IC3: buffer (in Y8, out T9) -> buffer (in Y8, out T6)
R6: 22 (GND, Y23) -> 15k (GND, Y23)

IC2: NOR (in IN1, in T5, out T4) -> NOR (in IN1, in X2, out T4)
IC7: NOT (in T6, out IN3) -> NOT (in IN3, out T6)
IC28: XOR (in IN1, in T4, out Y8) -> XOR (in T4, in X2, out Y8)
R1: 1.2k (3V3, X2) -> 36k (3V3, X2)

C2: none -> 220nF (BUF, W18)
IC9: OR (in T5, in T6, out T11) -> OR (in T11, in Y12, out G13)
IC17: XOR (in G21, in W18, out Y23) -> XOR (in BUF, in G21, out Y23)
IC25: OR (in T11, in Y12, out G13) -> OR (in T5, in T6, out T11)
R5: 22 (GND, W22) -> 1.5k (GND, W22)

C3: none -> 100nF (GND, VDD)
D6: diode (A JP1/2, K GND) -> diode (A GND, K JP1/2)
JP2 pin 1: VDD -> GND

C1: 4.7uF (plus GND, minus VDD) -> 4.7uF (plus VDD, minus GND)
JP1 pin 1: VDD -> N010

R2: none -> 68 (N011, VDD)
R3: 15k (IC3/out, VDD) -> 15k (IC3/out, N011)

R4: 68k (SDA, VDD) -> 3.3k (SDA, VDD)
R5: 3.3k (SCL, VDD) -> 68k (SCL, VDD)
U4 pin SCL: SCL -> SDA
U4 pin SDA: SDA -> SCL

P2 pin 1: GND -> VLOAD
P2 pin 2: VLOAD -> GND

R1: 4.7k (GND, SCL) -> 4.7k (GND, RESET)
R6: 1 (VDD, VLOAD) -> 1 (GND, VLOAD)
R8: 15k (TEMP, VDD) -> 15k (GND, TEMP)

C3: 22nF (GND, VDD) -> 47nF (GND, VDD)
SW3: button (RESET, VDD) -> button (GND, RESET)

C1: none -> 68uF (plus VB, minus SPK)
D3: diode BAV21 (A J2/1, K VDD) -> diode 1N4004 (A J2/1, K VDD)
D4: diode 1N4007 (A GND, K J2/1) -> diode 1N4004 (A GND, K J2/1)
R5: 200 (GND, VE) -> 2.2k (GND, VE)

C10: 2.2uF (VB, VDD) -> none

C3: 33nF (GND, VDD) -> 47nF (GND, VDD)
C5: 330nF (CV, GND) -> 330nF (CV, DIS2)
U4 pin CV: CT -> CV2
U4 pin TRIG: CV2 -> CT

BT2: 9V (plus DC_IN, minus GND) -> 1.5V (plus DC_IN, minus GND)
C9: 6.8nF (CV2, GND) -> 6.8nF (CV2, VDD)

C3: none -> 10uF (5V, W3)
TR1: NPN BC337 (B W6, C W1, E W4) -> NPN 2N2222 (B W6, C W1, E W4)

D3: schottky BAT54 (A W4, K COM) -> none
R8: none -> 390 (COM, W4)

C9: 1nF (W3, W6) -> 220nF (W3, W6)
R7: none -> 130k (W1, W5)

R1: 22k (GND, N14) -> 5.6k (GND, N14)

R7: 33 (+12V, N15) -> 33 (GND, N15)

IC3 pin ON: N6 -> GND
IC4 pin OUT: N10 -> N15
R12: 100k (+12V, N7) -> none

Task details :: Tell how many lines of the listing above contain "RESET", giving the number alone.

Exercise response :: 2